SUPPLIED DATA:

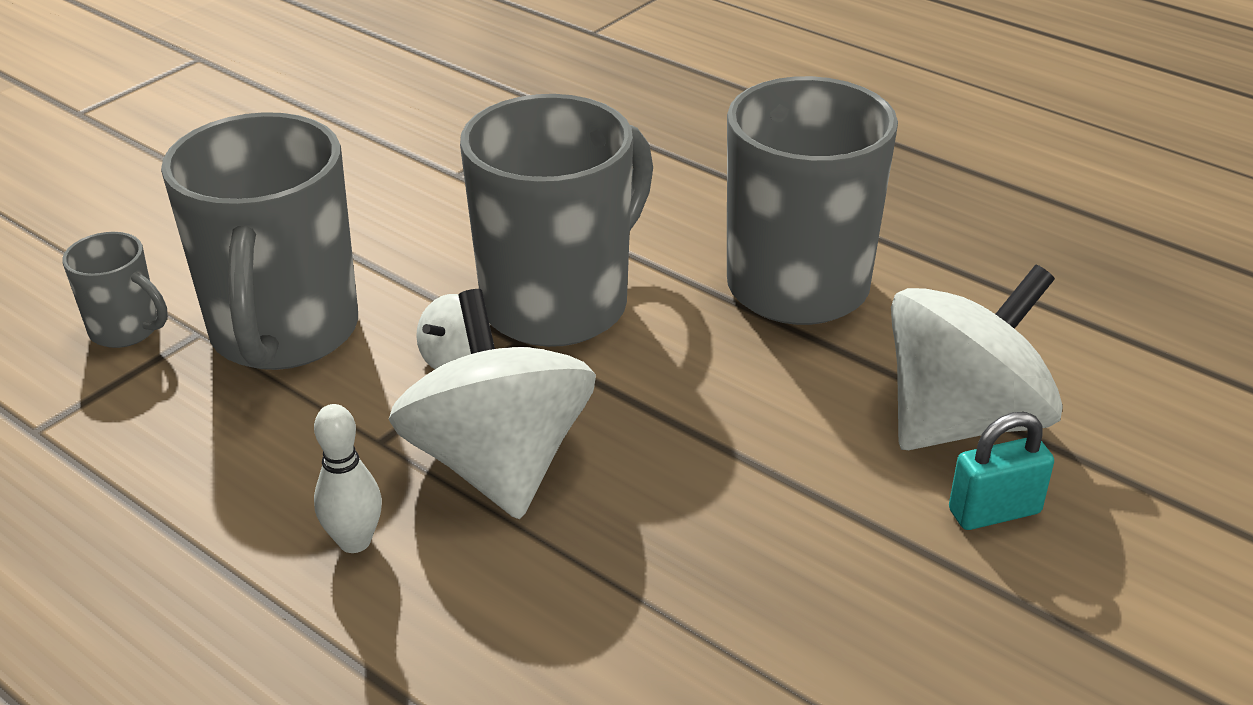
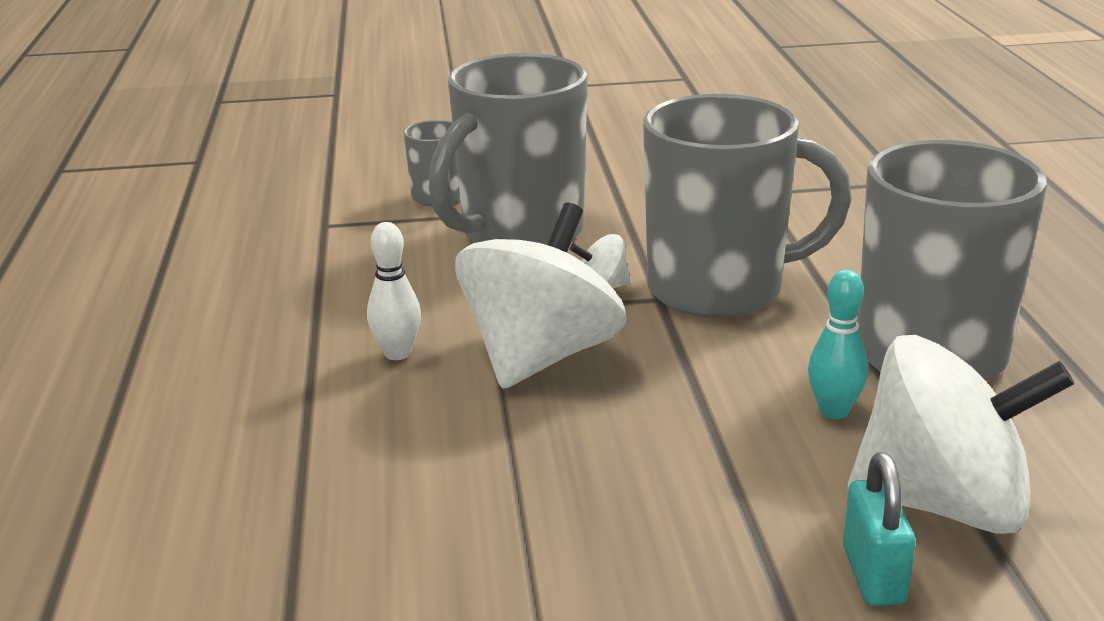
camera: 45 degrees right, 10 degrees down
(796, 380) = (834, 411): none -> turquoise bowling pin
(994, 511) = (873, 575): turquoise padlock -> turquoise padlock turned 60 degrees clockwise

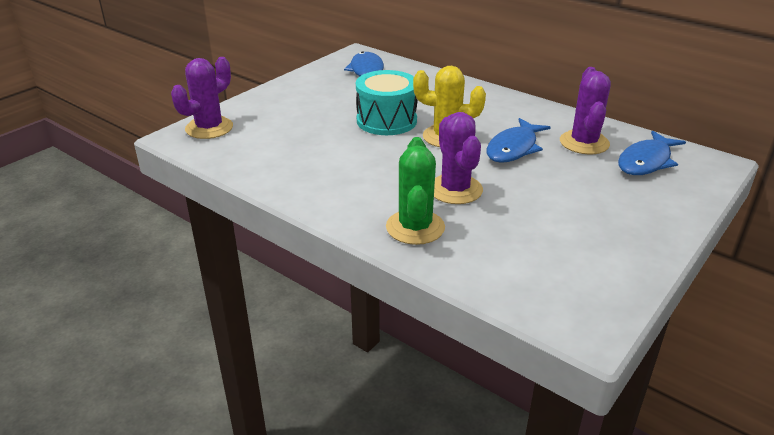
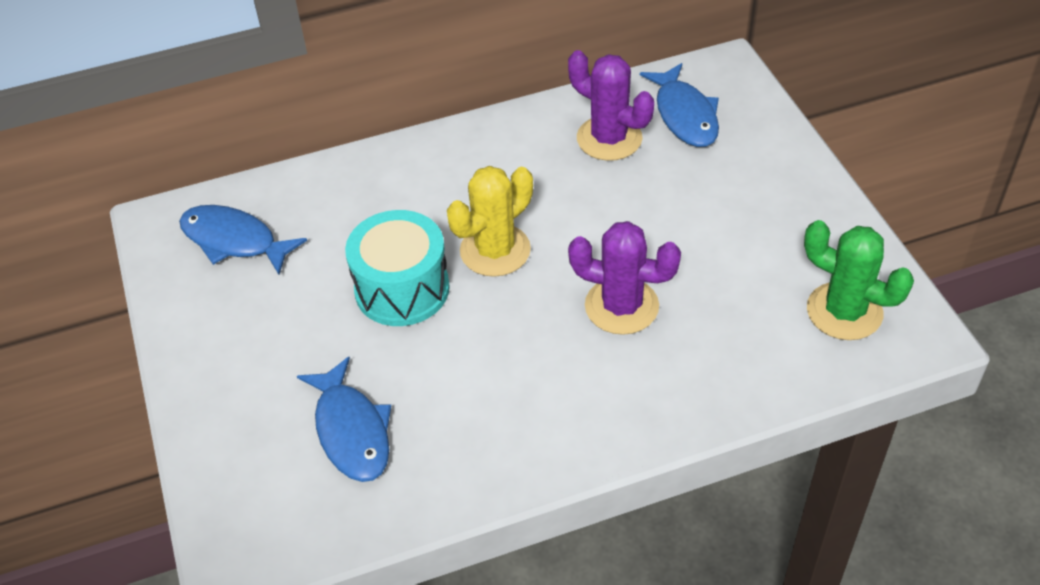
camera: 55 degrees left, 15 degrees up
(209, 128) = (242, 506): purple cactus -> none
(415, 227) = (672, 383): green cactus -> green cactus (844, 311)
(513, 148) = (573, 204): blue fish -> blue fish (351, 431)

YOUR GOAL: Set down each entry above word for word, without its pictures.

RESULT OF THIS TASK:
camera: 45 degrees right, 10 degrees down
(796, 380) = (834, 411): none -> turquoise bowling pin
(994, 511) = (873, 575): turquoise padlock -> turquoise padlock turned 60 degrees clockwise

camera: 55 degrees left, 15 degrees up
(209, 128) = (242, 506): purple cactus -> none
(415, 227) = (672, 383): green cactus -> green cactus (844, 311)
(513, 148) = (573, 204): blue fish -> blue fish (351, 431)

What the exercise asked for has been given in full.